Saved data entries:

#####

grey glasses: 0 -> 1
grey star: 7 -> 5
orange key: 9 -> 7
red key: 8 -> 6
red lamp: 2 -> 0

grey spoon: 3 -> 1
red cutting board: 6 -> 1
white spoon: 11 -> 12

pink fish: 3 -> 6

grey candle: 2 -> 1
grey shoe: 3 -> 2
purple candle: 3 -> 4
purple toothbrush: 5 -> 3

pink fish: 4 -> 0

#####

Only the lines from the one containing "purple candle: 3 -> 4" through the end of the data above are wanted, both ends included; restate them word for word.

purple candle: 3 -> 4
purple toothbrush: 5 -> 3

pink fish: 4 -> 0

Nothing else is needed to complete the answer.